■ Task description: Beginning with the line that holds "Q201: NPN BC547", copy each line exactly through the end of the entries, but leave the pictures out.

■ Material for this exercise:
= Beginning of Section =
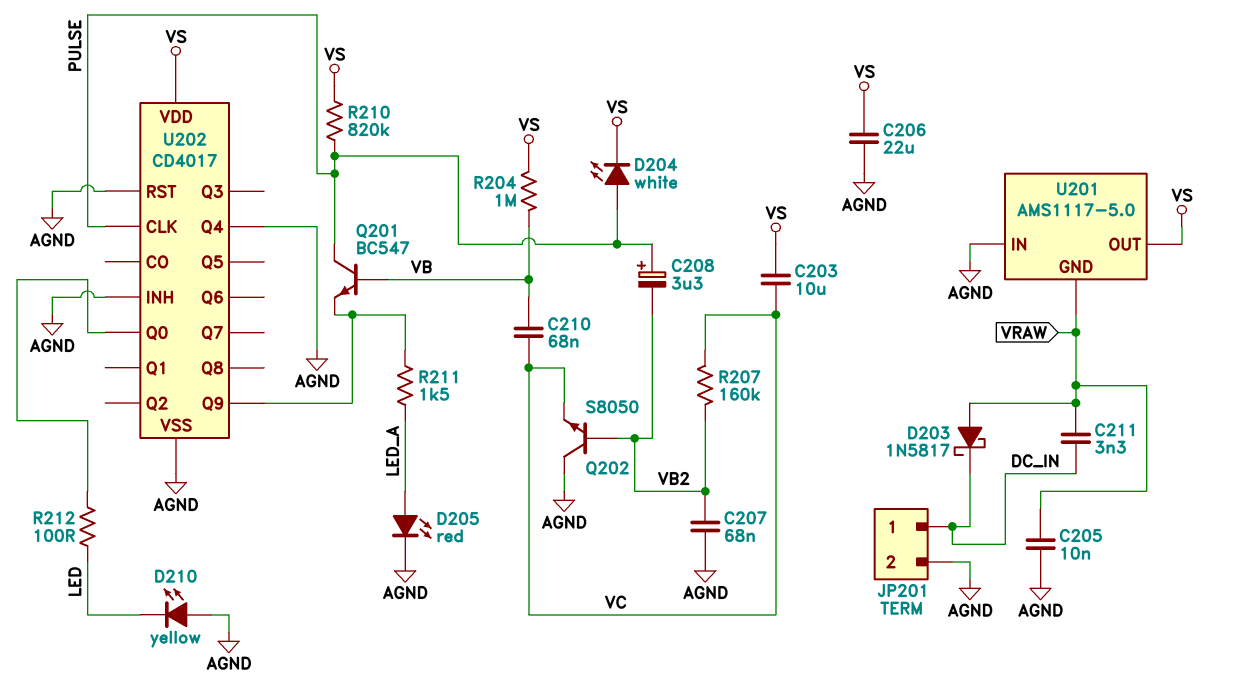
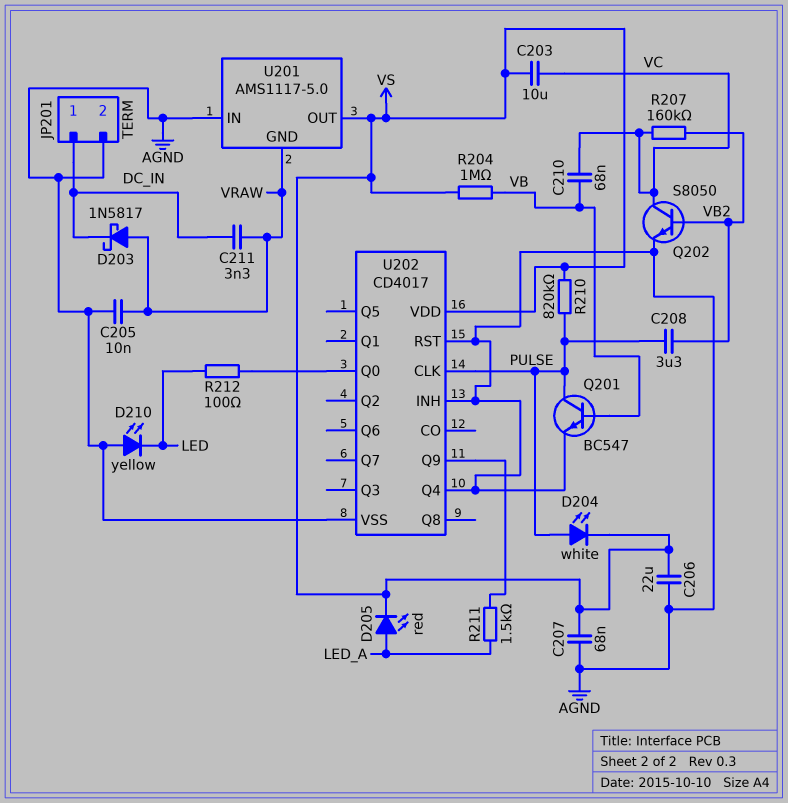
C207: 68nF (AGND, VB2) -> 68nF (AGND, VS)
C208: 3.3uF (plus PULSE, minus VB2) -> 3.3uF (PULSE, VB2)
D205: LED red (A LED_A, K AGND) -> LED red (A LED_A, K VS)
Q201: NPN BC547 (B VB, C PULSE, E U202/Q9) -> NPN BC547 (B VB, C PULSE, E AGND)
Q202: NPN S8050 (B VB2, C AGND, E VC) -> NPN S8050 (B VB2, C VC, E AGND)

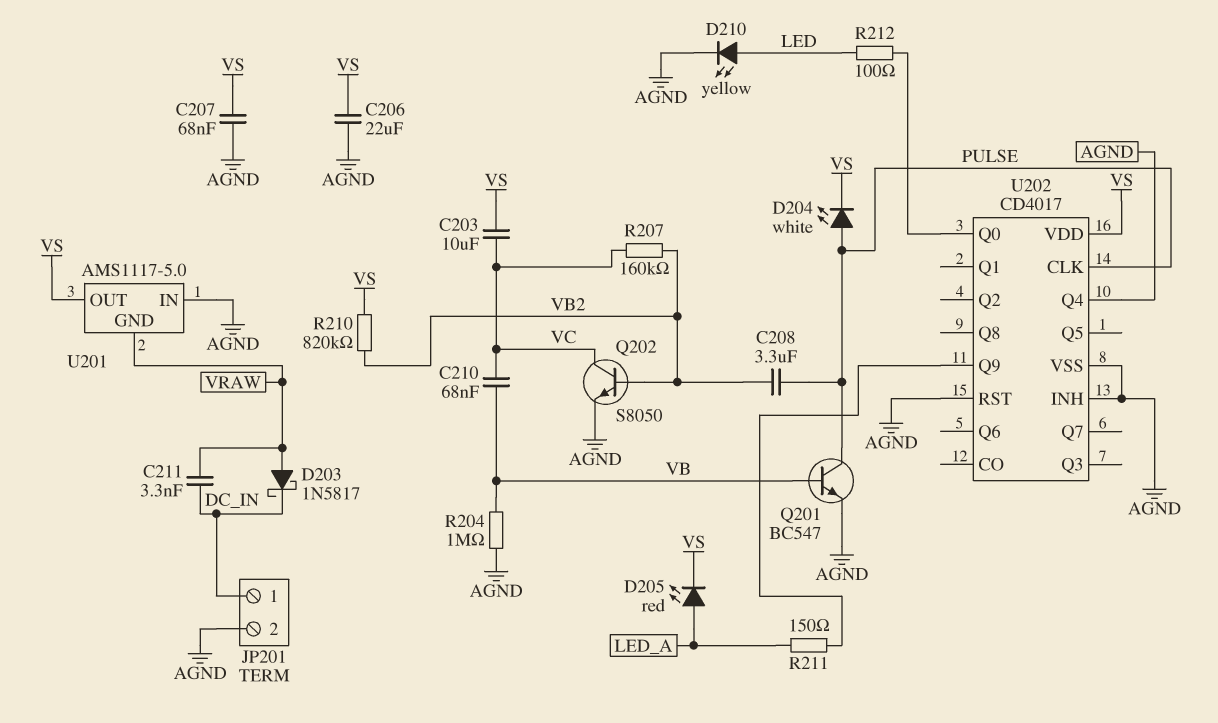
C205: 10nF (AGND, VRAW) -> none
D210: LED yellow (A AGND, K LED) -> LED yellow (A LED, K AGND)
R204: 1M (VB, VS) -> 1M (AGND, VB)
R210: 820k (PULSE, VS) -> 820k (VB2, VS)
R211: 1.5k (LED_A, U202/Q9) -> 150 (LED_A, U202/Q9)

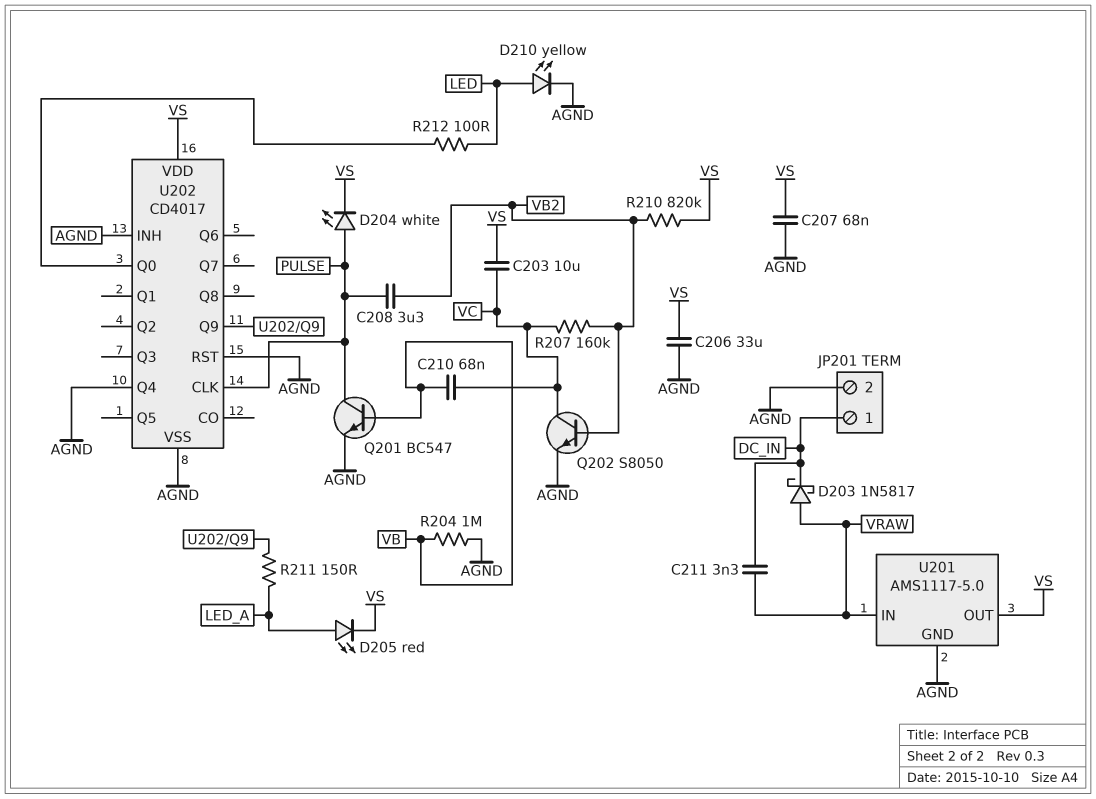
C206: 22uF (AGND, VS) -> 33uF (AGND, VS)
U201 pin GND: VRAW -> AGND
U201 pin IN: AGND -> VRAW

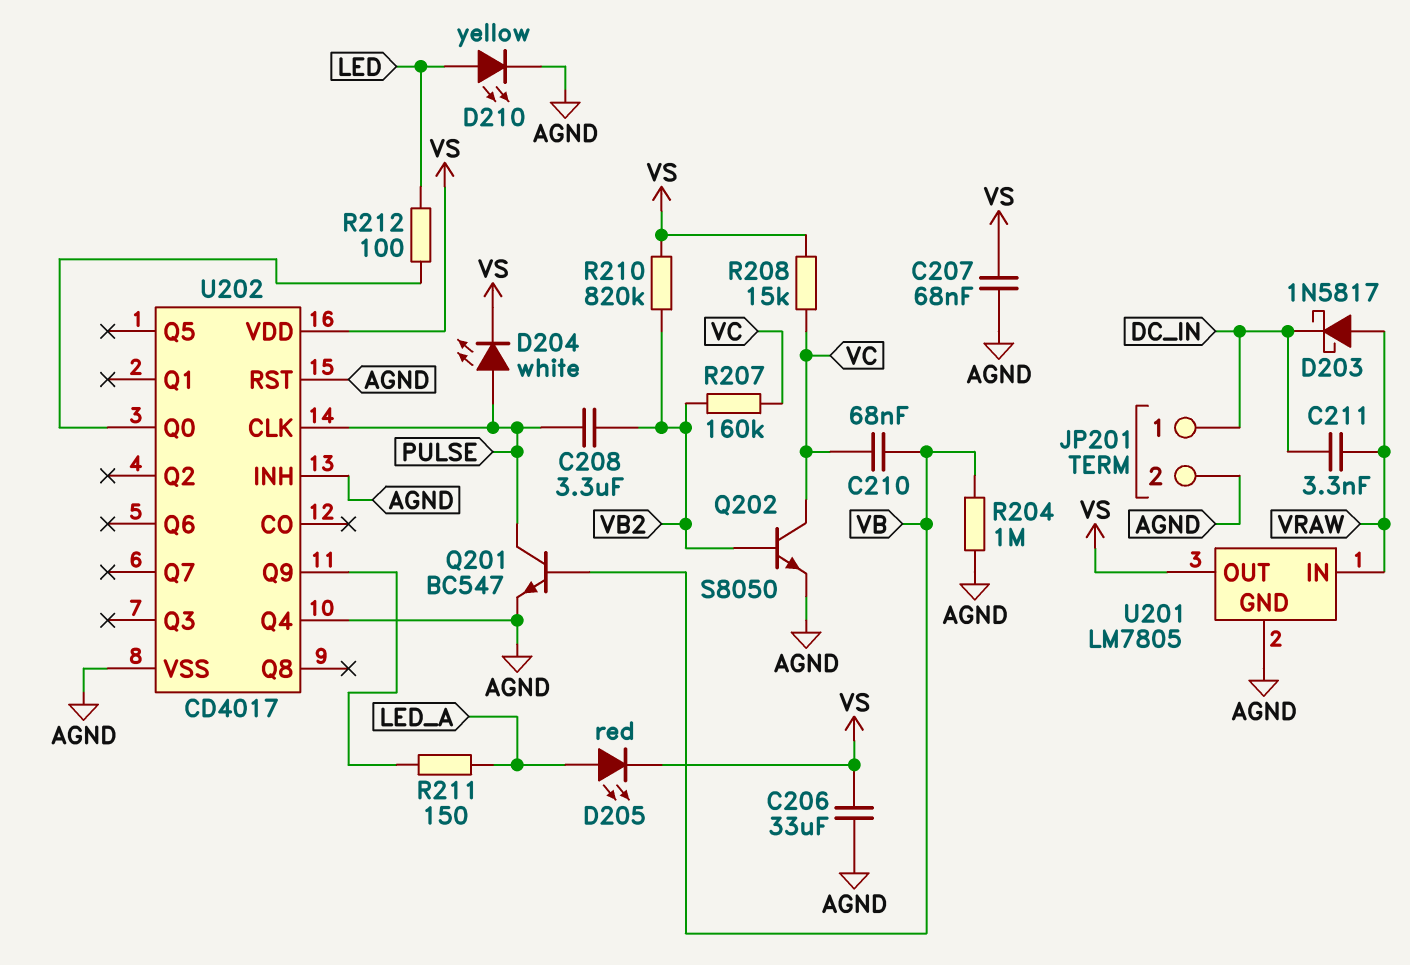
C203: 10uF (VC, VS) -> none
R208: none -> 15k (VC, VS)
U201: AMS1117-5.0 -> LM7805

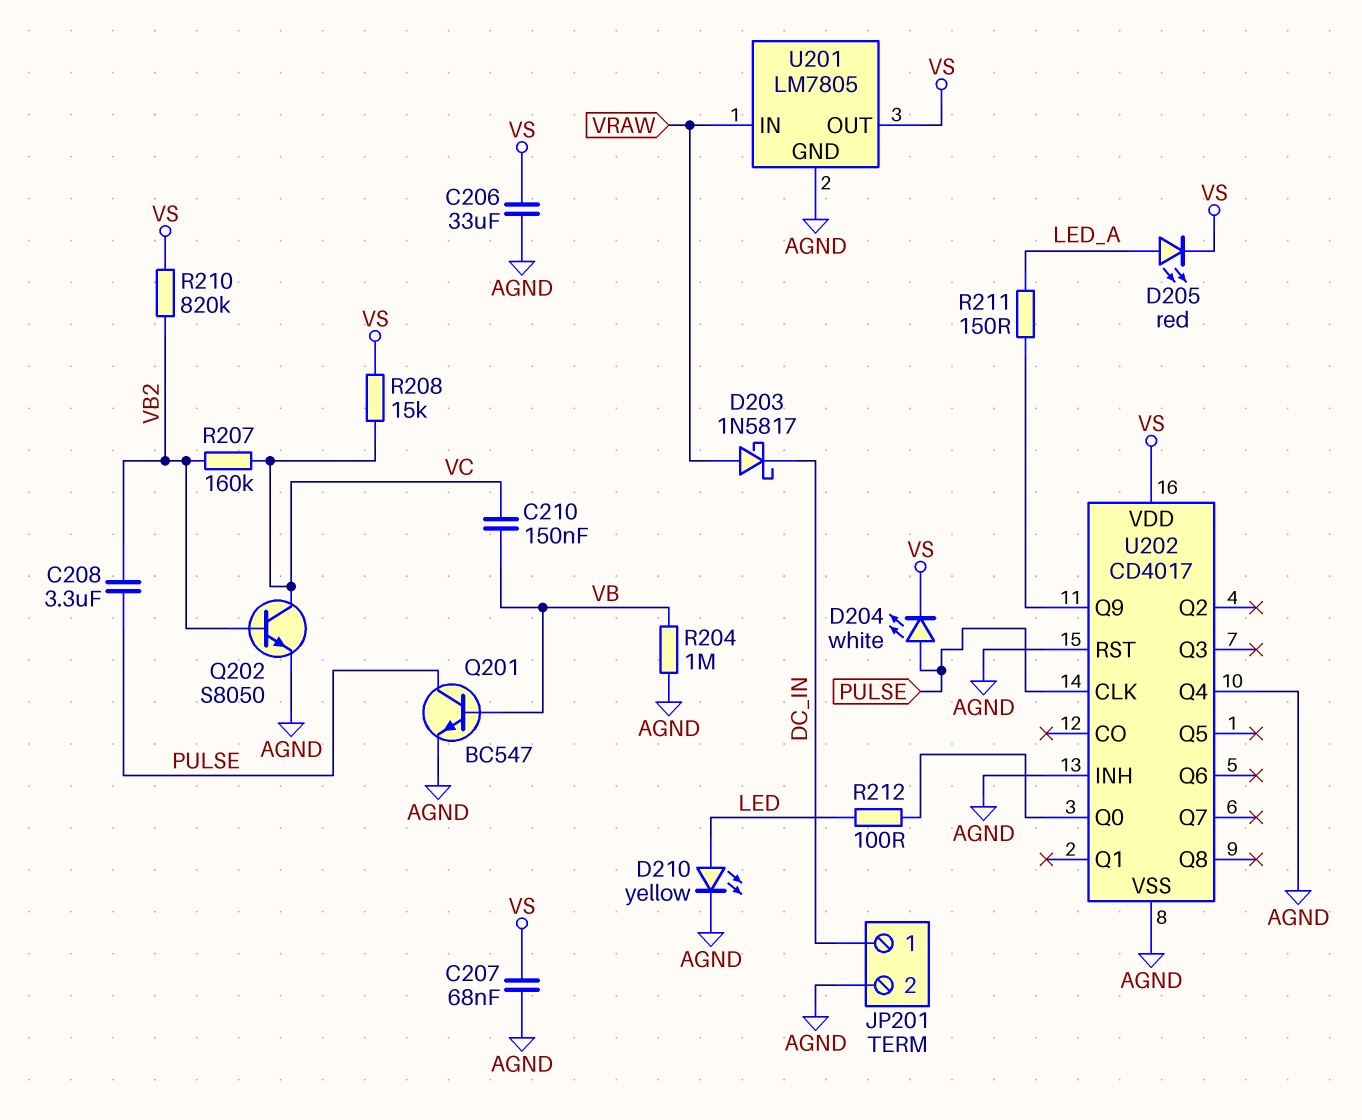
C210: 68nF (VB, VC) -> 150nF (VB, VC)
C211: 3.3nF (DC_IN, VRAW) -> none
= End of Section =
■ Output for this task:
Q201: NPN BC547 (B VB, C PULSE, E U202/Q9) -> NPN BC547 (B VB, C PULSE, E AGND)
Q202: NPN S8050 (B VB2, C AGND, E VC) -> NPN S8050 (B VB2, C VC, E AGND)

C205: 10nF (AGND, VRAW) -> none
D210: LED yellow (A AGND, K LED) -> LED yellow (A LED, K AGND)
R204: 1M (VB, VS) -> 1M (AGND, VB)
R210: 820k (PULSE, VS) -> 820k (VB2, VS)
R211: 1.5k (LED_A, U202/Q9) -> 150 (LED_A, U202/Q9)

C206: 22uF (AGND, VS) -> 33uF (AGND, VS)
U201 pin GND: VRAW -> AGND
U201 pin IN: AGND -> VRAW

C203: 10uF (VC, VS) -> none
R208: none -> 15k (VC, VS)
U201: AMS1117-5.0 -> LM7805

C210: 68nF (VB, VC) -> 150nF (VB, VC)
C211: 3.3nF (DC_IN, VRAW) -> none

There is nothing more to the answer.